WORK ORDER: What is needed is an exact copy of the line where "(394, 432) = (272, 202): pink" appears plus every later line in the material.

DATA RECORDS:
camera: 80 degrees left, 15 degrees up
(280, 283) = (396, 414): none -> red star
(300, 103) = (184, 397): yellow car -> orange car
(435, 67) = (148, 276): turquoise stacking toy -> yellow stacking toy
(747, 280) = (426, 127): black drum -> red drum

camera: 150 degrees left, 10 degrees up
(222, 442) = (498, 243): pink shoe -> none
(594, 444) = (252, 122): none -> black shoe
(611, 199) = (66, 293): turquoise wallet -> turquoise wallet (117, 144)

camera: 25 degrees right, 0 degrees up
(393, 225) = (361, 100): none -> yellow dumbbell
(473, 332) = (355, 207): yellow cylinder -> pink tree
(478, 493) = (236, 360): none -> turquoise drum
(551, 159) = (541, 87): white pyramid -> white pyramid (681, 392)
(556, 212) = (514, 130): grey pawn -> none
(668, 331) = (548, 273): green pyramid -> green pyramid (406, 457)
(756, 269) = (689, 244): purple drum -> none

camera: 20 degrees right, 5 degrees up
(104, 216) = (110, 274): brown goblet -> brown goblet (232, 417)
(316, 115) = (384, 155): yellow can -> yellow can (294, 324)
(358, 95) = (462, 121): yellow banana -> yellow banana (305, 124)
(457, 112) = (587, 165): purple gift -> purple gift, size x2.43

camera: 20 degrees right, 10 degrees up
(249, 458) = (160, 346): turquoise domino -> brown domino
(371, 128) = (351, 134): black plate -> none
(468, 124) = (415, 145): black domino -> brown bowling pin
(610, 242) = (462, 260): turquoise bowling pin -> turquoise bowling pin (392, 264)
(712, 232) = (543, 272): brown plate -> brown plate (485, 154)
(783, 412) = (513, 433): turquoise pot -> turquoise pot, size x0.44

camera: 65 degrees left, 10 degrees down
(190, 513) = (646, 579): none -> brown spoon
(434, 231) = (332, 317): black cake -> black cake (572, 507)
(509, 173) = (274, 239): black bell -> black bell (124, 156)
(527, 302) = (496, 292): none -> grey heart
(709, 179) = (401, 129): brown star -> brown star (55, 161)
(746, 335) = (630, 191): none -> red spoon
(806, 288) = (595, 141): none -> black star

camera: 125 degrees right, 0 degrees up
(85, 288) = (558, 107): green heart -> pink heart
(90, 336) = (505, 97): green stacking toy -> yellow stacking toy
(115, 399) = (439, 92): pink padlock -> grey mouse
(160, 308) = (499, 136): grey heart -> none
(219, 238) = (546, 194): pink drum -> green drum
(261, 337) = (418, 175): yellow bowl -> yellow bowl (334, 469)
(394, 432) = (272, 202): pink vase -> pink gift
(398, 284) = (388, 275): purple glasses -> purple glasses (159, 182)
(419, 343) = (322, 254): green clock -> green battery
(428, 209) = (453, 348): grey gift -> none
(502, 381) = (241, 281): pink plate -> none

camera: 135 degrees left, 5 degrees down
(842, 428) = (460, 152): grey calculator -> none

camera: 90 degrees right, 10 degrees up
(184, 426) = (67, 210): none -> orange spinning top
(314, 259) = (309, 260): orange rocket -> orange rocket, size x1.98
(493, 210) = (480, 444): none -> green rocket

RESPONSE AREA:
(394, 432) = (272, 202): pink vase -> pink gift
(398, 284) = (388, 275): purple glasses -> purple glasses (159, 182)
(419, 343) = (322, 254): green clock -> green battery
(428, 209) = (453, 348): grey gift -> none
(502, 381) = (241, 281): pink plate -> none

camera: 135 degrees left, 5 degrees down
(842, 428) = (460, 152): grey calculator -> none

camera: 90 degrees right, 10 degrees up
(184, 426) = (67, 210): none -> orange spinning top
(314, 259) = (309, 260): orange rocket -> orange rocket, size x1.98
(493, 210) = (480, 444): none -> green rocket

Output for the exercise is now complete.